Data to use:
______

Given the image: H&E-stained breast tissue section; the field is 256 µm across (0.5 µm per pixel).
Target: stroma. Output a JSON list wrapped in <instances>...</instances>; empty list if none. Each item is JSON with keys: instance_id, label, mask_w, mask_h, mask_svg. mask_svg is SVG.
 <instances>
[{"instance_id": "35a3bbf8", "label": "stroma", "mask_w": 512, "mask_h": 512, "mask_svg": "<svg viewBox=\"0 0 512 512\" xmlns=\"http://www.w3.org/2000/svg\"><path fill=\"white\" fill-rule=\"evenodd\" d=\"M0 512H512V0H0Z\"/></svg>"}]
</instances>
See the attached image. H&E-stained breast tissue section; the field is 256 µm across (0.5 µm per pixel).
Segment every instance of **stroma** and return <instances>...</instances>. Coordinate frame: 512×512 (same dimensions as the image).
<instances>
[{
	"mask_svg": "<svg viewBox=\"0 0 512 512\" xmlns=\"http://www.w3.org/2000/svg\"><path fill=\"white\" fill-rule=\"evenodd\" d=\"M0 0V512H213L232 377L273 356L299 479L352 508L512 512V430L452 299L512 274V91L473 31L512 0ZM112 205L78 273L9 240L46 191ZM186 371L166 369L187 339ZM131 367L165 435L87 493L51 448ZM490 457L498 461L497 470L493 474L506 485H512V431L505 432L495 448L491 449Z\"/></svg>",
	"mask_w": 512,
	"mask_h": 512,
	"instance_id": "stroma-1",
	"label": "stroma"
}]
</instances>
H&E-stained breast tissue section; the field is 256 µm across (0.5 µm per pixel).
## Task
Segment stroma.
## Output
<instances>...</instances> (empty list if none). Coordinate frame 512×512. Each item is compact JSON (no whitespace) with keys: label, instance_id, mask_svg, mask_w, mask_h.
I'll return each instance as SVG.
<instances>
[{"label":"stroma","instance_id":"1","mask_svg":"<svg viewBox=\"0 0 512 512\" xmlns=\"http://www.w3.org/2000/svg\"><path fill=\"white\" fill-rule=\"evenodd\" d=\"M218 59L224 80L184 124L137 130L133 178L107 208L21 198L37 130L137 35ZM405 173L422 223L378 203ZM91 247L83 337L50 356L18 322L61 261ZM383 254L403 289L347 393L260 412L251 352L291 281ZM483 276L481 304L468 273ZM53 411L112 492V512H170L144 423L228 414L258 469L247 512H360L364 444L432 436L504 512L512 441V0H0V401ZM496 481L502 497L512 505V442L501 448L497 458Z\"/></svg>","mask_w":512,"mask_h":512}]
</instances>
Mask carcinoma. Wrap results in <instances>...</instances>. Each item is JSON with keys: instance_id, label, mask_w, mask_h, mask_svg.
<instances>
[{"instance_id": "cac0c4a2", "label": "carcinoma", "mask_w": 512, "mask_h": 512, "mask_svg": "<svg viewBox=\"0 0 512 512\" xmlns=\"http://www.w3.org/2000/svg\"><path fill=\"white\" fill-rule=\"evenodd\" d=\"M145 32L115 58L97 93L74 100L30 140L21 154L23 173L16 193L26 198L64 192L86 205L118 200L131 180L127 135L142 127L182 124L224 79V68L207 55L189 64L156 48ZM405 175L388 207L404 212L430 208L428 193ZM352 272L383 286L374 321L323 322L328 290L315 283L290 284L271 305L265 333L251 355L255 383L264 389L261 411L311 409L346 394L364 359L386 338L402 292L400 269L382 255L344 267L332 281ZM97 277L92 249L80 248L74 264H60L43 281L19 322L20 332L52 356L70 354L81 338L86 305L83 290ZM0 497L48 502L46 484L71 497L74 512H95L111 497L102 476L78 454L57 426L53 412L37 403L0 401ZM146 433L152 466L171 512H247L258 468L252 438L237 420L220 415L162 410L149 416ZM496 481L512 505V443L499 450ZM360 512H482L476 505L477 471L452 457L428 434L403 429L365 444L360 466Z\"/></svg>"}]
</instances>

______

Requirements: For the data above, state how many lines contain "pixel"; the number is the whole answer.

Answer to the exercise: 3